> TASK DESCRIPTION:
Retype every entry exactly, down to the last character.

> DATA FOR THIS TASK:
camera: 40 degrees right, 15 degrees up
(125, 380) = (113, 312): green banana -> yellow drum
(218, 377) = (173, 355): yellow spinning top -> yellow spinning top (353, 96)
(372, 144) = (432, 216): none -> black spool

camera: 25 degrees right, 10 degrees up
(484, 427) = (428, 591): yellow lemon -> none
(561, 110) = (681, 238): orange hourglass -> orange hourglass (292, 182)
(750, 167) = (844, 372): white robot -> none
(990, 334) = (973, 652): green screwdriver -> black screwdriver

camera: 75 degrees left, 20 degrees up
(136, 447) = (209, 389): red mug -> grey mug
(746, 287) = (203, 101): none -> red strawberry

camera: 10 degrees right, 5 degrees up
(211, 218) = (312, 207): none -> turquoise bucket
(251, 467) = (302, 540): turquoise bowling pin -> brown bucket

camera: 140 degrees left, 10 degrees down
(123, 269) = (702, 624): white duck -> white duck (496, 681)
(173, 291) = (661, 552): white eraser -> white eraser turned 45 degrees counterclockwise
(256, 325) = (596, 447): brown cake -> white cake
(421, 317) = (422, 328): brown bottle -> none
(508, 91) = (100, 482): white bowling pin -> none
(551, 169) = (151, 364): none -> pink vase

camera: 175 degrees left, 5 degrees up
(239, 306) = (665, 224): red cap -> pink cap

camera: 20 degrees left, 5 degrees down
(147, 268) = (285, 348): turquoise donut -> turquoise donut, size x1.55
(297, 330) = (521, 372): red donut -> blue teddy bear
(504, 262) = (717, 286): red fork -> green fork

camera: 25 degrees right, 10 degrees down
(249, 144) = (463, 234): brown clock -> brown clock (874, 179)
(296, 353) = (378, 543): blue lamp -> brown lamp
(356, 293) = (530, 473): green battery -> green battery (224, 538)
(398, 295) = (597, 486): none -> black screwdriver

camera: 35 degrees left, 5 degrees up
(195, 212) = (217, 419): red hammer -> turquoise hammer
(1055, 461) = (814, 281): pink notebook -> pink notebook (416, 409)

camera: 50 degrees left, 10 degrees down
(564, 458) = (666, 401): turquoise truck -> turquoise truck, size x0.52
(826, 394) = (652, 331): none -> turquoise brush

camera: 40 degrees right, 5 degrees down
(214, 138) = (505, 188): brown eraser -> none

> SOLUTION FOR THIS TASK:
camera: 40 degrees right, 15 degrees up
(125, 380) = (113, 312): green banana -> yellow drum
(218, 377) = (173, 355): yellow spinning top -> yellow spinning top (353, 96)
(372, 144) = (432, 216): none -> black spool

camera: 25 degrees right, 10 degrees up
(484, 427) = (428, 591): yellow lemon -> none
(561, 110) = (681, 238): orange hourglass -> orange hourglass (292, 182)
(750, 167) = (844, 372): white robot -> none
(990, 334) = (973, 652): green screwdriver -> black screwdriver

camera: 75 degrees left, 20 degrees up
(136, 447) = (209, 389): red mug -> grey mug
(746, 287) = (203, 101): none -> red strawberry

camera: 10 degrees right, 5 degrees up
(211, 218) = (312, 207): none -> turquoise bucket
(251, 467) = (302, 540): turquoise bowling pin -> brown bucket

camera: 140 degrees left, 10 degrees down
(123, 269) = (702, 624): white duck -> white duck (496, 681)
(173, 291) = (661, 552): white eraser -> white eraser turned 45 degrees counterclockwise
(256, 325) = (596, 447): brown cake -> white cake
(421, 317) = (422, 328): brown bottle -> none
(508, 91) = (100, 482): white bowling pin -> none
(551, 169) = (151, 364): none -> pink vase

camera: 175 degrees left, 5 degrees up
(239, 306) = (665, 224): red cap -> pink cap

camera: 20 degrees left, 5 degrees down
(147, 268) = (285, 348): turquoise donut -> turquoise donut, size x1.55
(297, 330) = (521, 372): red donut -> blue teddy bear
(504, 262) = (717, 286): red fork -> green fork

camera: 25 degrees right, 10 degrees down
(249, 144) = (463, 234): brown clock -> brown clock (874, 179)
(296, 353) = (378, 543): blue lamp -> brown lamp
(356, 293) = (530, 473): green battery -> green battery (224, 538)
(398, 295) = (597, 486): none -> black screwdriver

camera: 35 degrees left, 5 degrees up
(195, 212) = (217, 419): red hammer -> turquoise hammer
(1055, 461) = (814, 281): pink notebook -> pink notebook (416, 409)

camera: 50 degrees left, 10 degrees down
(564, 458) = (666, 401): turquoise truck -> turquoise truck, size x0.52
(826, 394) = (652, 331): none -> turquoise brush

camera: 40 degrees right, 5 degrees down
(214, 138) = (505, 188): brown eraser -> none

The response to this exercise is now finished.